[Problem to solve]
Copy the data exactly. Images are to be left out.

[Data listing]
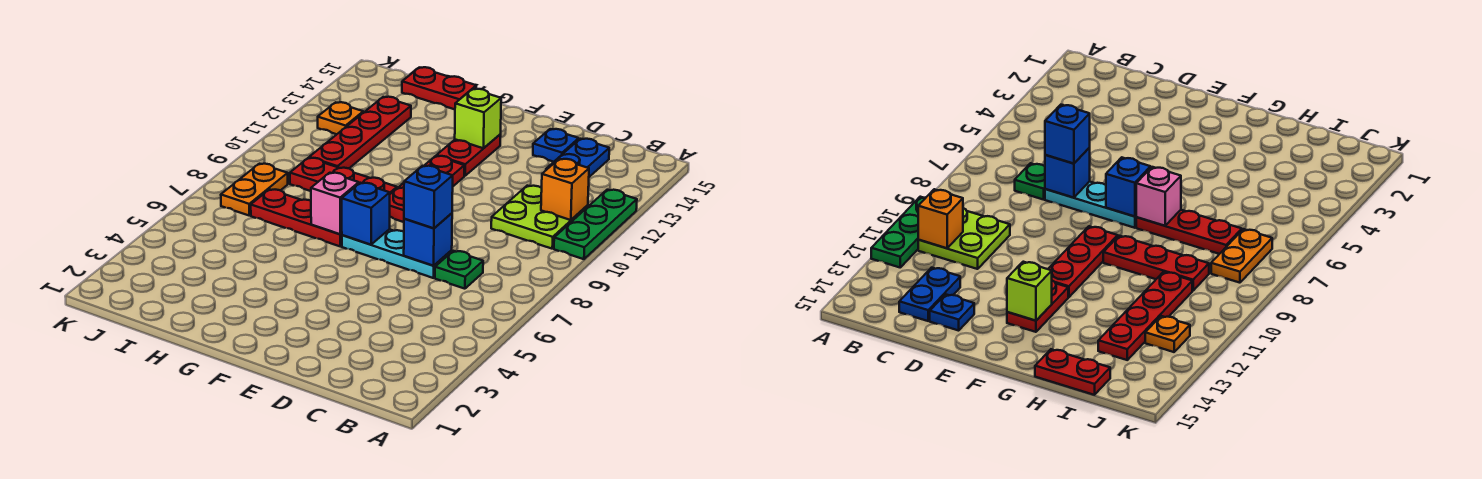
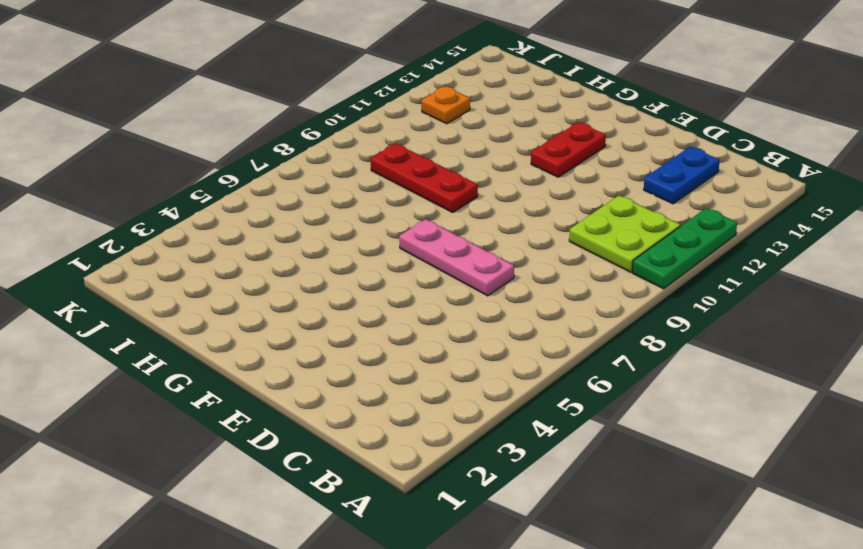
pink 1x3 plate [399,219,514,296] -> cyan 1x3 plate [342,229,452,278]
none -> green 1x1 plate [435,251,483,289]
none -> blue 1x1 plate [533,129,579,162]
none -> red 1x3 plate [390,156,464,222]

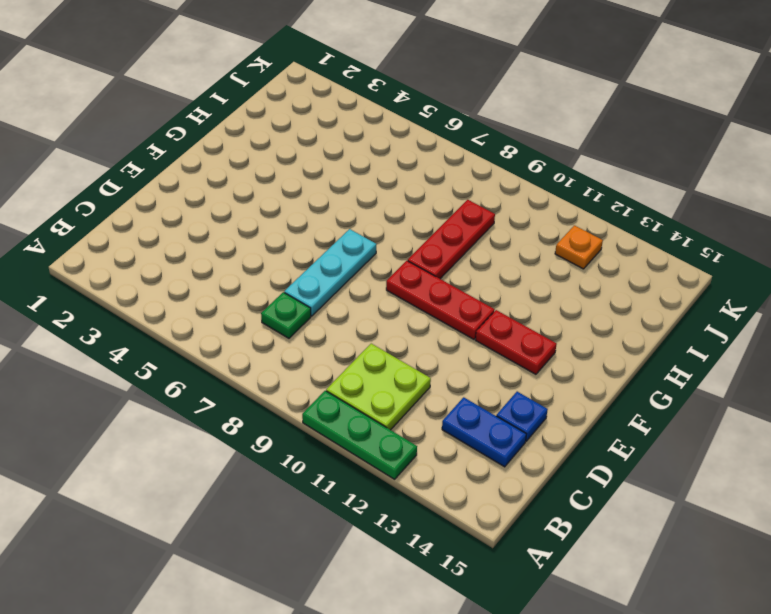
none -> red 1x3 plate [251,189,342,246]
none -> red 1x2 plate [402,67,476,109]
none -> red 1x4 plate [309,97,411,168]

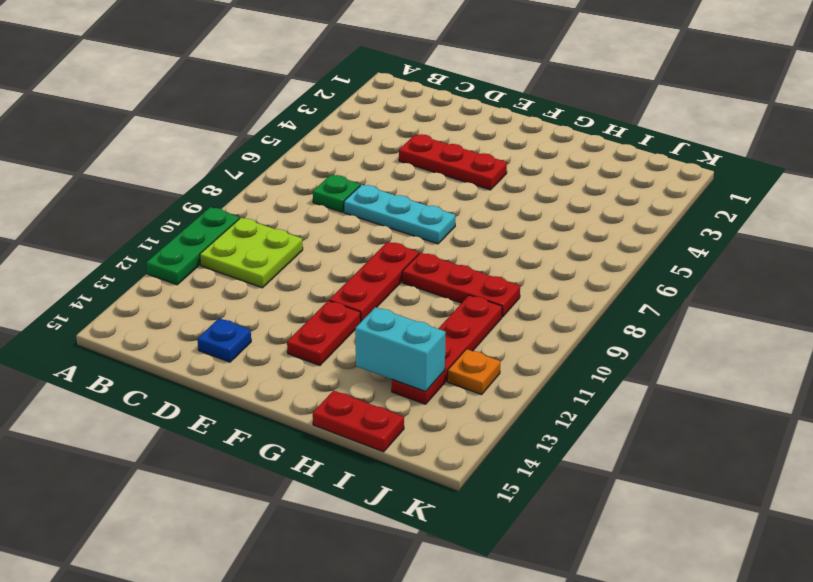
red 1x3 plate [399,134,507,190] -> red 1x3 plate moved to [251,189,342,246]
cyan 1x2 brick [355,307,446,391] -> none
none -> blue 1x2 plate [546,139,609,177]
none -> orange 1x2 plate [221,164,288,216]
none -> orange 1x1 brick [541,159,589,220]

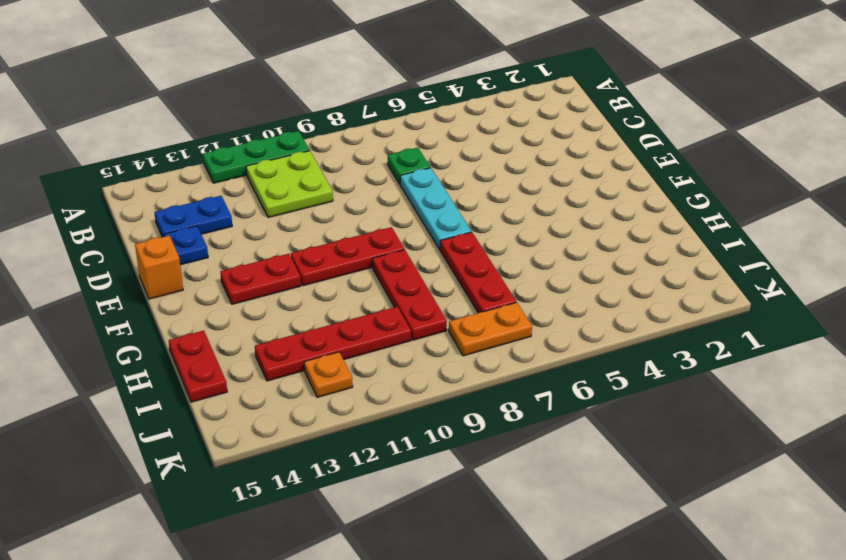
orange 1x1 brick [135,236,183,299] -> orange 1x1 brick moved to [541,159,589,220]
none -> blue 1x1 brick [404,213,452,266]
none -> blue 1x1 brick [342,183,390,245]
none -> lime 1x1 brick [455,89,501,148]

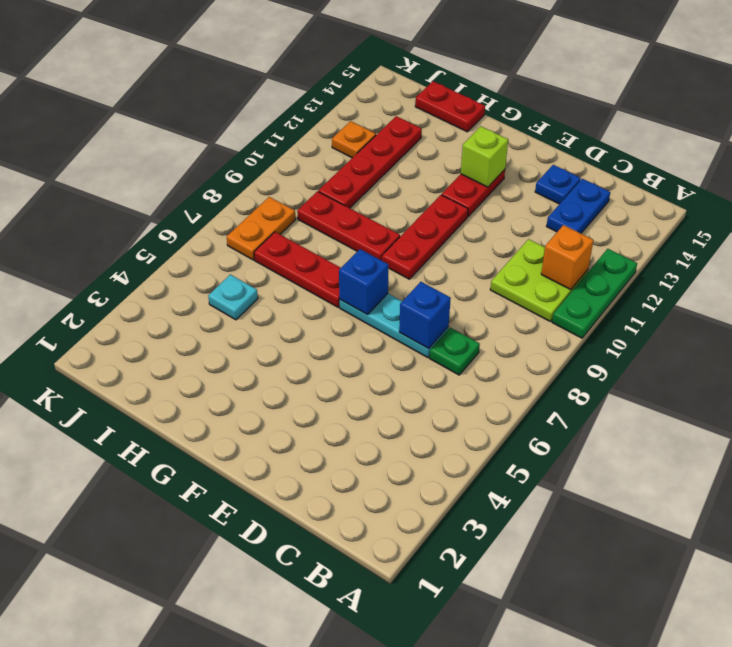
cyan 1x1 plate [208,274,258,320] -> none
none -> pink 1x1 brick [311,173,359,234]
none -> blue 1x1 brick [404,166,453,228]

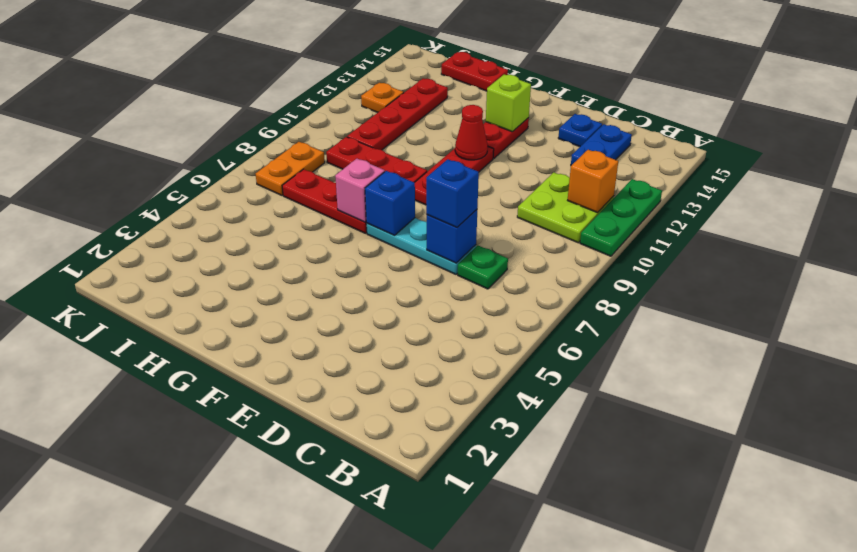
red 1x1 cone [455,105,488,160] -> none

[Result of this exercise]
pink 1x3 plate [399,219,514,296] -> cyan 1x3 plate [342,229,452,278]
none -> green 1x1 plate [435,251,483,289]
none -> blue 1x1 plate [533,129,579,162]
none -> red 1x3 plate [390,156,464,222]

none -> red 1x3 plate [251,189,342,246]
none -> red 1x2 plate [402,67,476,109]
none -> red 1x4 plate [309,97,411,168]

red 1x3 plate [399,134,507,190] -> red 1x3 plate moved to [251,189,342,246]
cyan 1x2 brick [355,307,446,391] -> none
none -> blue 1x2 plate [546,139,609,177]
none -> orange 1x2 plate [221,164,288,216]
none -> orange 1x1 brick [541,159,589,220]

orange 1x1 brick [135,236,183,299] -> orange 1x1 brick moved to [541,159,589,220]
none -> blue 1x1 brick [404,213,452,266]
none -> blue 1x1 brick [342,183,390,245]
none -> lime 1x1 brick [455,89,501,148]

cyan 1x1 plate [208,274,258,320] -> none
none -> pink 1x1 brick [311,173,359,234]
none -> blue 1x1 brick [404,166,453,228]

red 1x1 cone [455,105,488,160] -> none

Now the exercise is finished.